Instructions to follow> Reproduce the lines of the material verbatim, from the line that contains "This is a 0.25" through the line that contains "road 2 (unclassified): [(122,0),(51,69),(0,76)]", including both of those lines.

— start of Data to process —

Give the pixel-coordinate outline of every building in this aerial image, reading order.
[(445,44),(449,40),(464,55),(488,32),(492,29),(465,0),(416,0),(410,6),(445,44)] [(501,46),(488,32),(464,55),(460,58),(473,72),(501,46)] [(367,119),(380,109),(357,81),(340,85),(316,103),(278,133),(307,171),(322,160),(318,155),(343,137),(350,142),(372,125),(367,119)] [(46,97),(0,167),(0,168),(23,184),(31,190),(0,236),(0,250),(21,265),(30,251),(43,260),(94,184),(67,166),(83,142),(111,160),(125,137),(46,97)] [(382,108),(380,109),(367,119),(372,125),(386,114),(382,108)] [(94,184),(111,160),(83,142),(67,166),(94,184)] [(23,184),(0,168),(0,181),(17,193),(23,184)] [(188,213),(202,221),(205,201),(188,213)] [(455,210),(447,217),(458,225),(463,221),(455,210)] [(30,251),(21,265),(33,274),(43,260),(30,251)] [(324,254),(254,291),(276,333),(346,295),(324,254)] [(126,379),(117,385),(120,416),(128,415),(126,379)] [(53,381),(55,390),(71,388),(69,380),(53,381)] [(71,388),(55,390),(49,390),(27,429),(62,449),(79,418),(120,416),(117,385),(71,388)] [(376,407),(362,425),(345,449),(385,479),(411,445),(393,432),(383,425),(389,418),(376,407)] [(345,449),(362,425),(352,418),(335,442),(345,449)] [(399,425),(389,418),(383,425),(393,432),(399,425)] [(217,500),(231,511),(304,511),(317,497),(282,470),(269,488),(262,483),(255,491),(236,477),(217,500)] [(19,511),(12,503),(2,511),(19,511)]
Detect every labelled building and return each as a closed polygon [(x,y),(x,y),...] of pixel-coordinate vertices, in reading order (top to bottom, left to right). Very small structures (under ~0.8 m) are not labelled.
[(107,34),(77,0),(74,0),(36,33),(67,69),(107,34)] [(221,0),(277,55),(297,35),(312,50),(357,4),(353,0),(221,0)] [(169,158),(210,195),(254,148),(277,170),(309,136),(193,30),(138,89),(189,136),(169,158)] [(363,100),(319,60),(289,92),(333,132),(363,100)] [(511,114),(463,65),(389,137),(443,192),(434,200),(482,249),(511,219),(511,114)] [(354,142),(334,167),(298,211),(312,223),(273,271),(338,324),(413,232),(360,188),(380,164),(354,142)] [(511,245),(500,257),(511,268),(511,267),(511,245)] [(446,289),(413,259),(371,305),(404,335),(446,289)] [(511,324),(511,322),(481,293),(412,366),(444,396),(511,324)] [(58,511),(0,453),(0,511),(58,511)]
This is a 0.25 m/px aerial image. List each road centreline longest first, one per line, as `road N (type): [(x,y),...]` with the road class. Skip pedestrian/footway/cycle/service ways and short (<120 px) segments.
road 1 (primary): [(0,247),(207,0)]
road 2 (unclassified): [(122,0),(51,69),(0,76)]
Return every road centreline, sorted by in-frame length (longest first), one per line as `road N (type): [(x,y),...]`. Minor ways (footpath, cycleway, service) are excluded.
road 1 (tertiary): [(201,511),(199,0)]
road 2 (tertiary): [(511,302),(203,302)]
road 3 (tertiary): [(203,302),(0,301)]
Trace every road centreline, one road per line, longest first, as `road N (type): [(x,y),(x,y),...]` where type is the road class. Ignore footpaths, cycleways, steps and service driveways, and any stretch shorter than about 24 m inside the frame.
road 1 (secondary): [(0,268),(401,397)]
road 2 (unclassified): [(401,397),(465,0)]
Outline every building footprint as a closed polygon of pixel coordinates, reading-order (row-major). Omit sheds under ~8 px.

— end of Data to process —
— start of Data to process —

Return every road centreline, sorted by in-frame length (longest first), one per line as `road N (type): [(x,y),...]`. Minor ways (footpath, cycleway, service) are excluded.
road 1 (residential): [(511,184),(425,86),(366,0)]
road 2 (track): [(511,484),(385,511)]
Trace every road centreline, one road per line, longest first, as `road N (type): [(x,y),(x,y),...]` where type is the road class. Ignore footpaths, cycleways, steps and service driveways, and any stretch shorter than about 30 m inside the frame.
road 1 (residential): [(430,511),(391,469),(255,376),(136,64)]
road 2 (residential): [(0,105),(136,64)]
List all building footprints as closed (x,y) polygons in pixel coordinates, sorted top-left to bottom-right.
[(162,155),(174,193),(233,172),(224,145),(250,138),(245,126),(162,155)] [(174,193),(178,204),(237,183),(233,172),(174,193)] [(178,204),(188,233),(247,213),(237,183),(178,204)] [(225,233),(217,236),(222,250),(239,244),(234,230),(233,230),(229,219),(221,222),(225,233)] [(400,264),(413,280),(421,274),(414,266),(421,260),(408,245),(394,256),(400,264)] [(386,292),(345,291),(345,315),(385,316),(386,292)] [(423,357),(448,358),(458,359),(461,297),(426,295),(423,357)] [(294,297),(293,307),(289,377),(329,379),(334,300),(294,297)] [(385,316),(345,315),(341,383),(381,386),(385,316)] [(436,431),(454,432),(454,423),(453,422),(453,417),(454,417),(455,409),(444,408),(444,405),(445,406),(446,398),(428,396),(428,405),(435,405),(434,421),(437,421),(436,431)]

— end of Data to process —

Final answer>
This is a 0.25 m/px aerial image. List each road centreline longest first, one per line, as `road N (type): [(x,y),...]` with the road class. Skip pedestrian/footway/cycle/service ways and short (<120 px) segments.
road 1 (primary): [(0,247),(207,0)]
road 2 (unclassified): [(122,0),(51,69),(0,76)]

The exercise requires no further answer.